▶ [Problem requirements]: Print nothing beyond the line with "none -> white brick D4:E4 level 1": every line from the beginning of the data up to it, that line included, and no pictures.

▶ [Data for the task]:
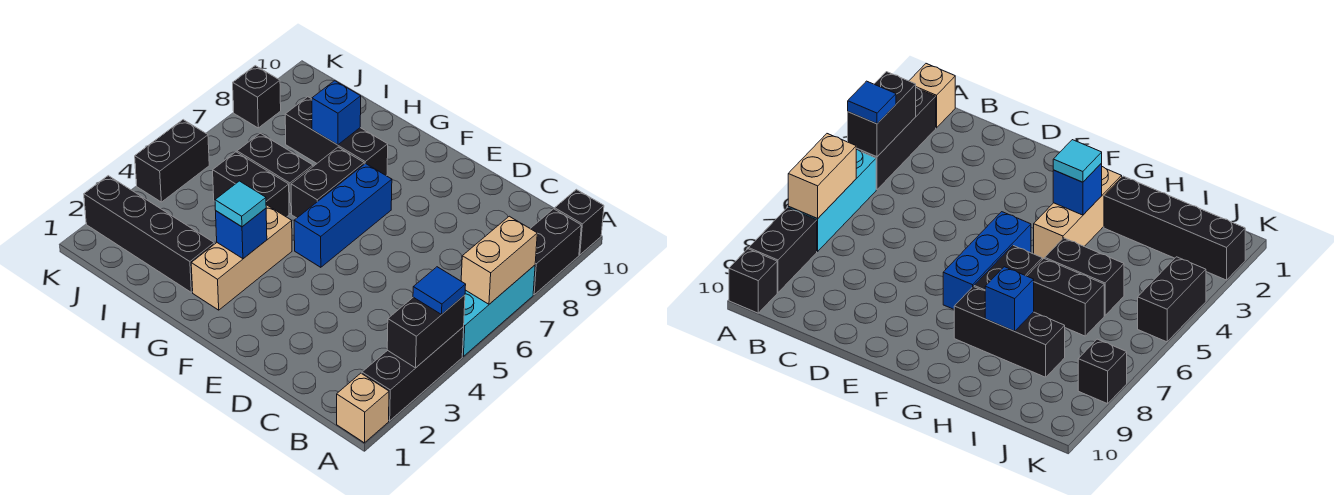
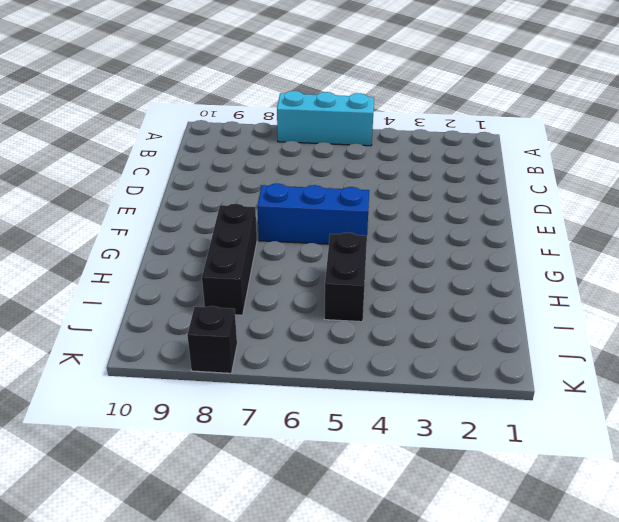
none -> tan brick A1 level 1
none -> black brick A2:A4 level 1
none -> black brick A8:A9 level 1

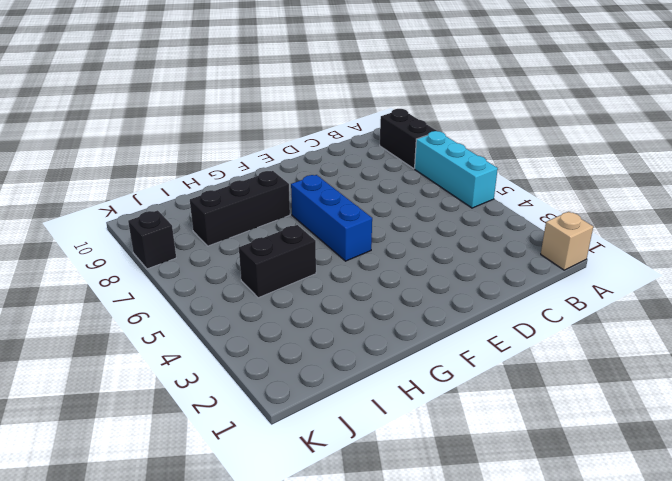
none -> black brick A2:A4 level 1
none -> black brick A10 level 1
none -> tan brick G2:G4 level 1

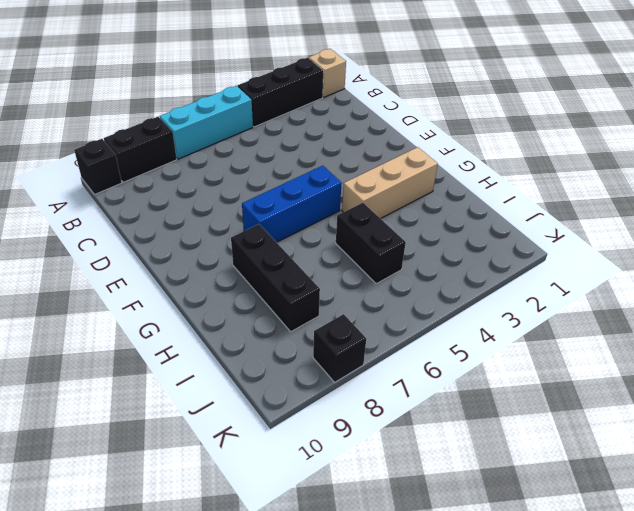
none -> black brick G6:G7 level 1
none -> black brick H2:K2 level 1
none -> black brick H6:I6 level 1

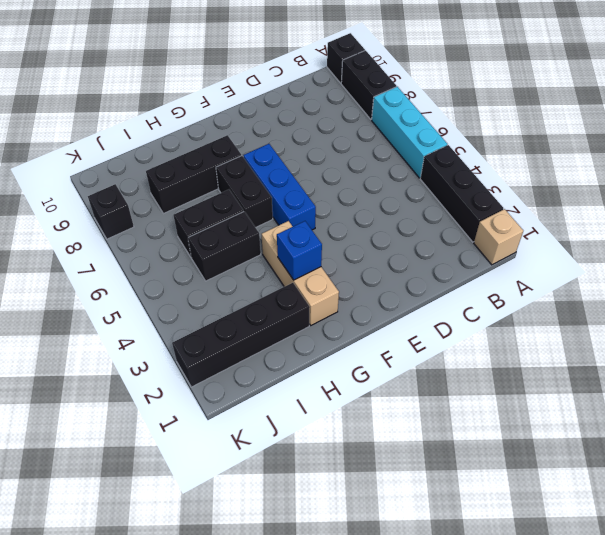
none -> black brick K4:K5 level 1
none -> black brick A3:A4 level 2
none -> tan brick A6:A7 level 2

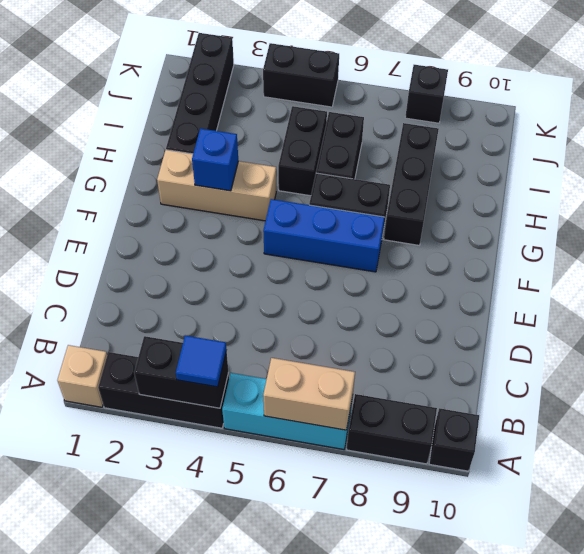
none -> blue brick H8 level 2
none -> cyan tile G3 level 3

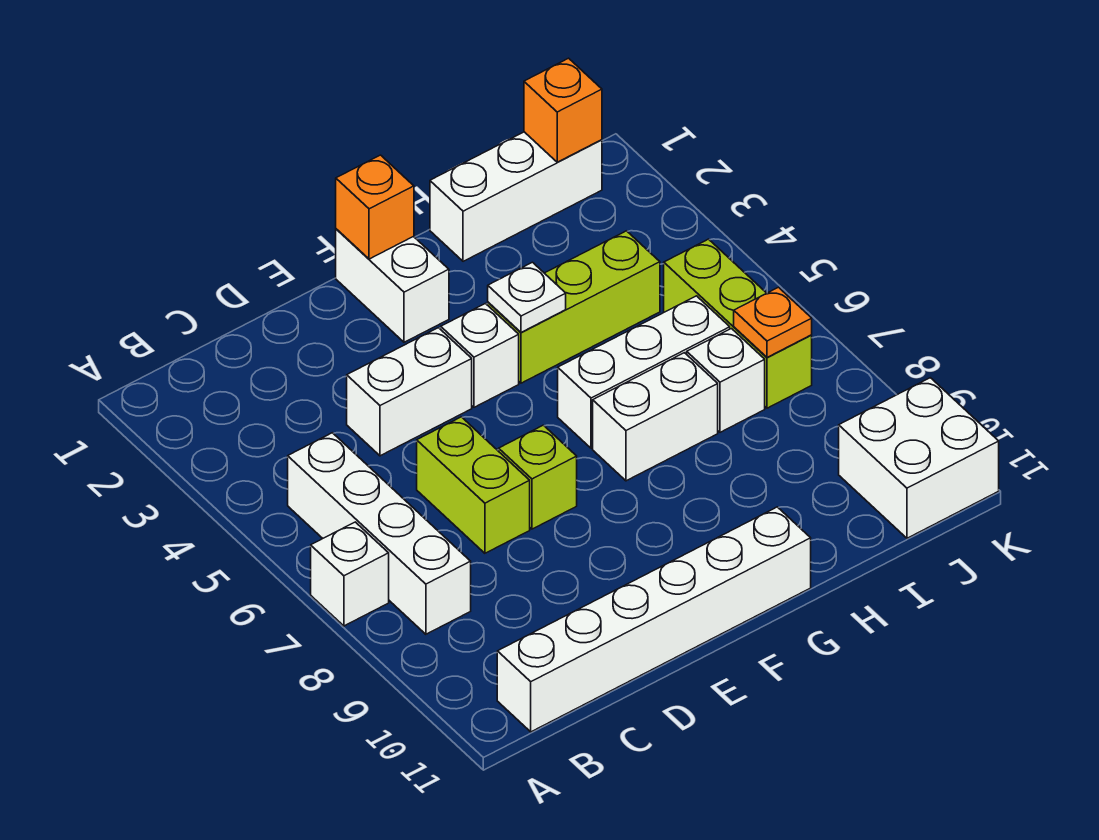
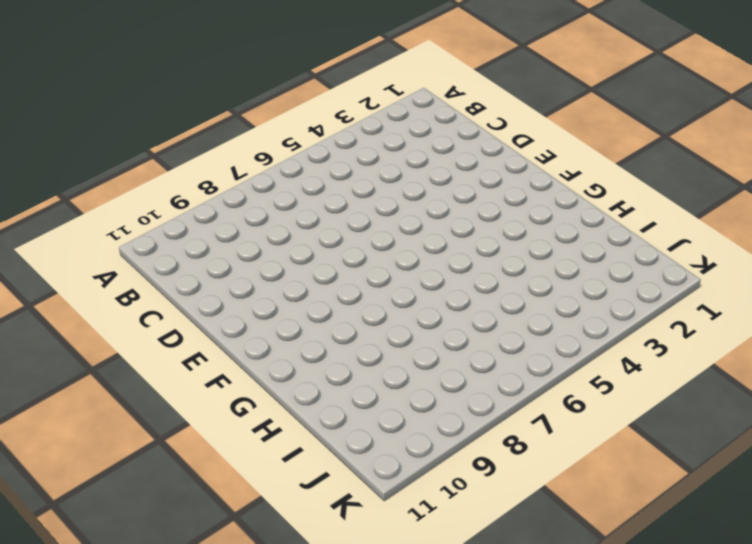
none -> white brick A7 level 1
none -> white brick B5:B8 level 1
none -> white brick B11:G11 level 1

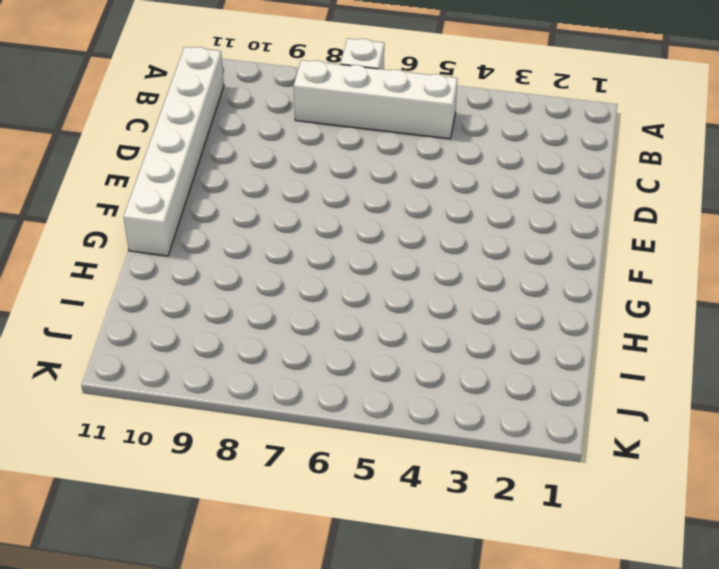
none -> white brick D4:E4 level 1
none -> lime brick D6:D7 level 1
none -> lime brick E7 level 1

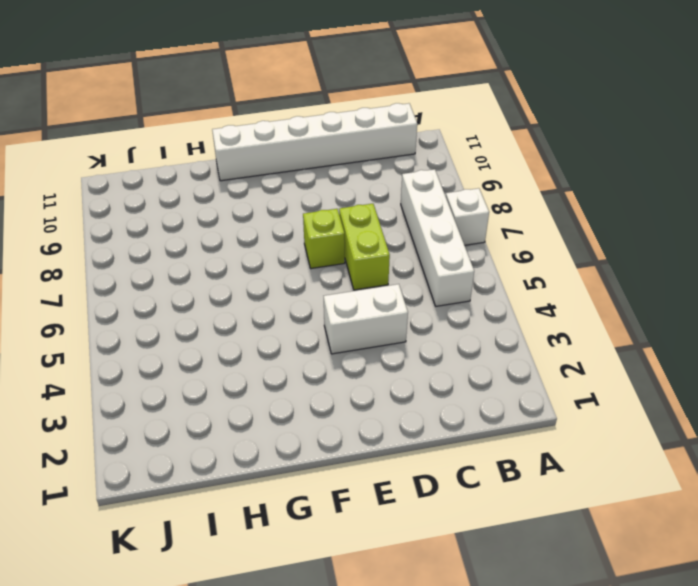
none -> white brick F1:F2 level 1
none -> white brick F4 level 1
none -> lime brick G4:I4 level 1

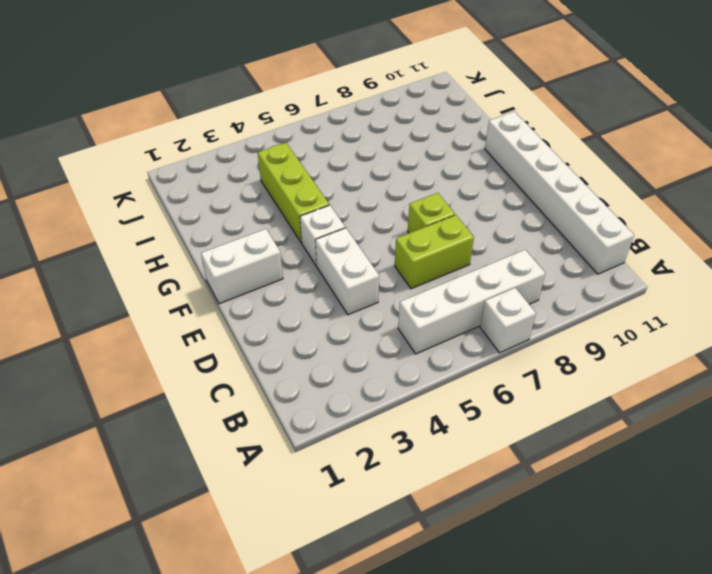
none -> white brick G6:I6 level 1
none -> white brick G7:H7 level 1
none -> white brick H1:J1 level 1

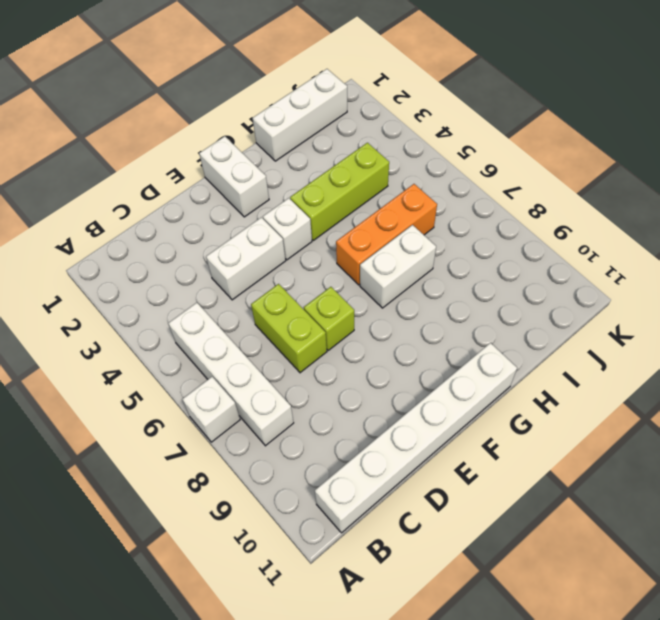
orange brick G6:I6 level 1 -> white brick G6:I6 level 1
none -> white brick I7 level 1
none -> lime brick J5:J7 level 1
none -> white brick J10:K11 level 1

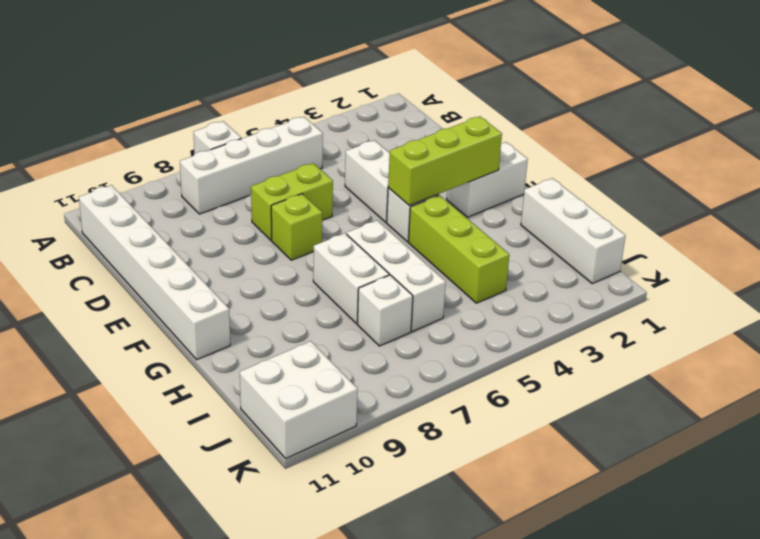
lime brick F2:F4 level 2 -> lime brick J5:J7 level 1
none -> orange brick F1 level 2
none -> white plate G4 level 2
none -> orange brick J1 level 2

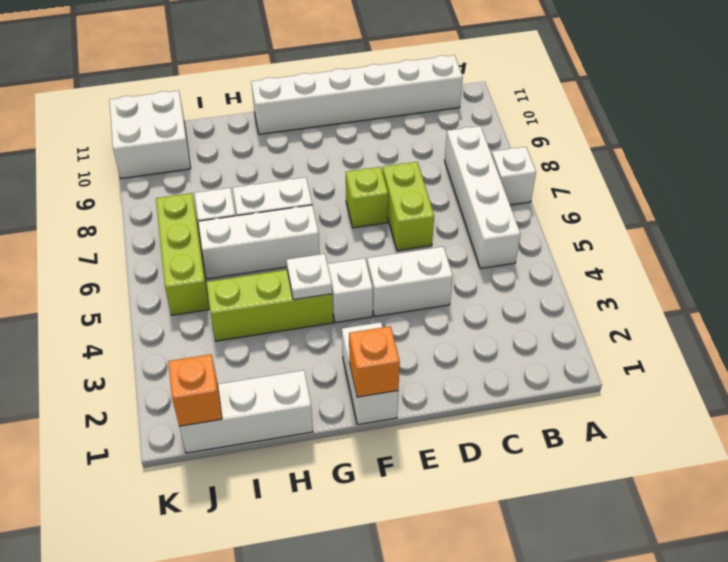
none -> orange plate J7 level 2

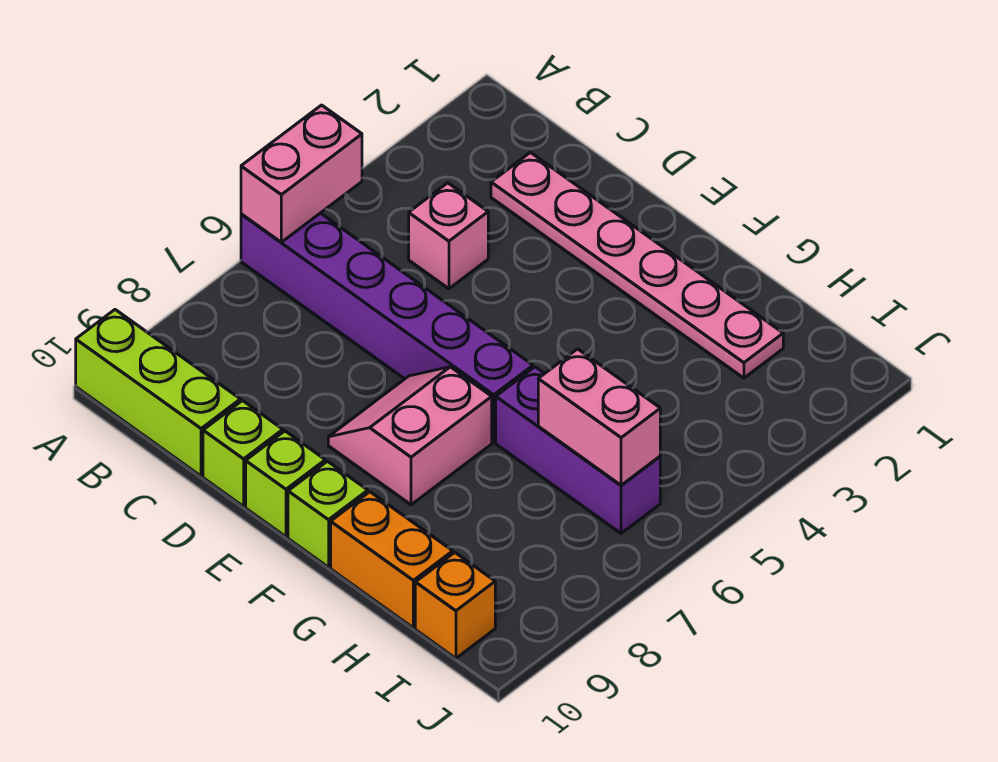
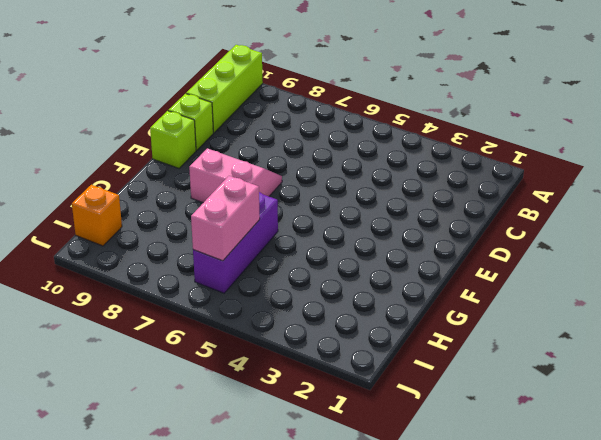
none -> purple brick A6:F6 level 1
none -> pink plate C2:H2 level 1
none -> pink brick C4 level 1

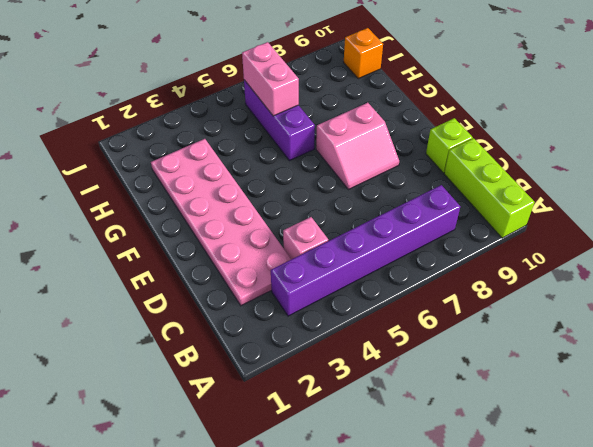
purple brick B3:B8 level 1 -> purple brick A6:F6 level 1
pink plate C2:H3 level 1 -> pink plate C2:H2 level 1
none -> lime brick E10 level 1
none -> lime brick F10 level 1
none -> orange brick G10:H10 level 1

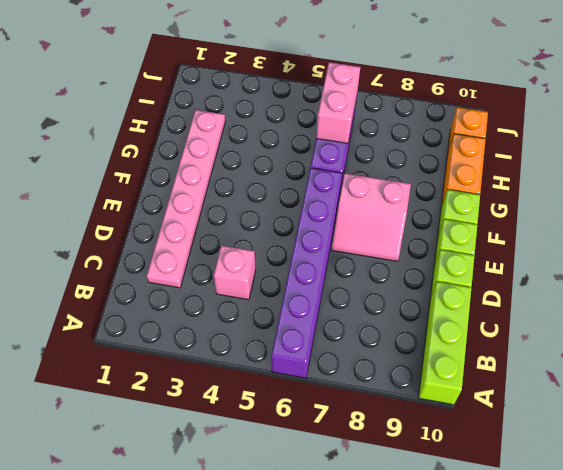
none -> pink brick A5:A6 level 2

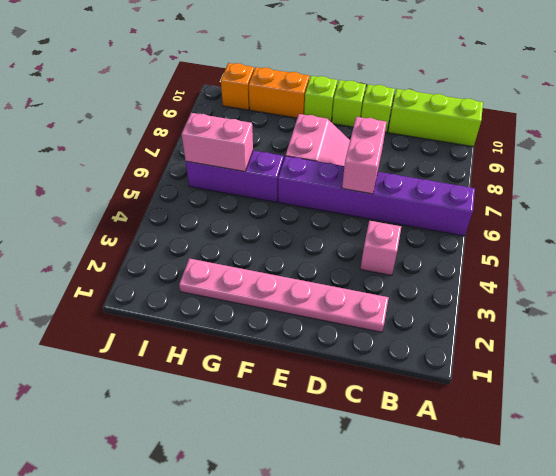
pink brick D6:D7 level 2 -> pink brick A5:A6 level 2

▶ [Written answer]:
none -> tan brick A1 level 1
none -> black brick A2:A4 level 1
none -> black brick A8:A9 level 1

none -> black brick A2:A4 level 1
none -> black brick A10 level 1
none -> tan brick G2:G4 level 1

none -> black brick G6:G7 level 1
none -> black brick H2:K2 level 1
none -> black brick H6:I6 level 1

none -> black brick K4:K5 level 1
none -> black brick A3:A4 level 2
none -> tan brick A6:A7 level 2

none -> blue brick H8 level 2
none -> cyan tile G3 level 3

none -> white brick A7 level 1
none -> white brick B5:B8 level 1
none -> white brick B11:G11 level 1

none -> white brick D4:E4 level 1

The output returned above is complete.